- DATA EXCERPT
-- Opening Marker --
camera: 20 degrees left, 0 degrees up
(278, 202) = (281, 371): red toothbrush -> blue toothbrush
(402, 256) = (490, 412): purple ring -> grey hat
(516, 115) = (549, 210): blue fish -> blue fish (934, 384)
-- Closing Marker --
- WORK ORDER
Each line above holding the word "blue" counts; reply with how many there are, only the number.

- RESPONSE FOR THIS EXERCISE
2